EXERCISE OBJECTIVE: Please give back the listing exactly, without any of its pictures.

Top of DATASET SECTION

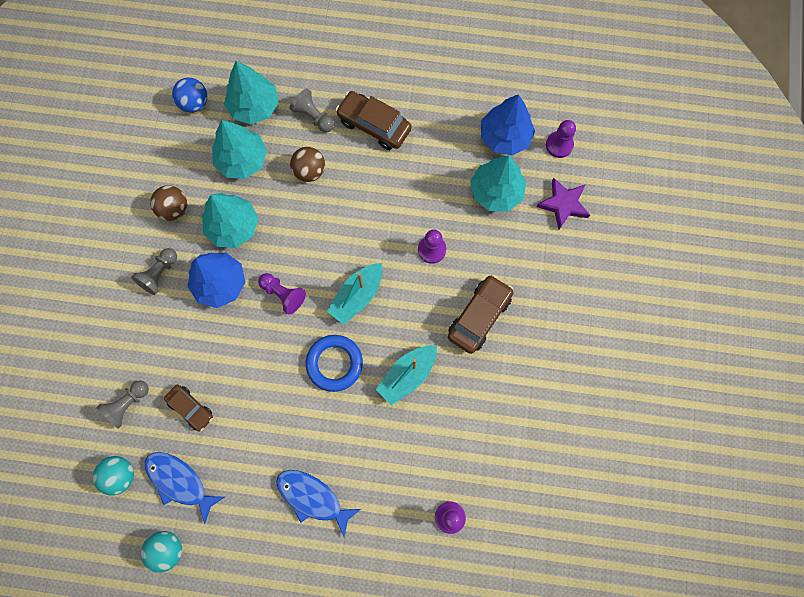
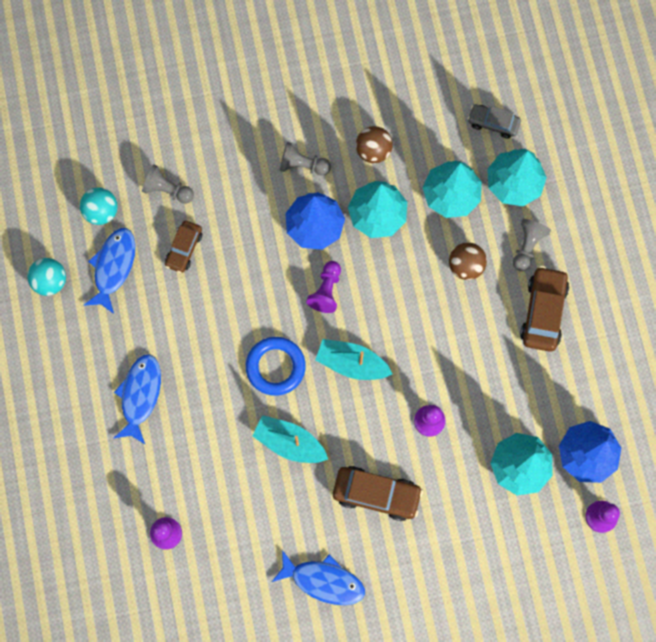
camera: 70 degrees right, 0 degrees up
blue ball [172,77,207,113] -> grey car [467,104,521,139]
purple star [536,177,590,230] -> none
none -> blue fish [272,550,365,605]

Bottom of DATASET SECTION

FINISHED TASK:
camera: 70 degrees right, 0 degrees up
blue ball [172,77,207,113] -> grey car [467,104,521,139]
purple star [536,177,590,230] -> none
none -> blue fish [272,550,365,605]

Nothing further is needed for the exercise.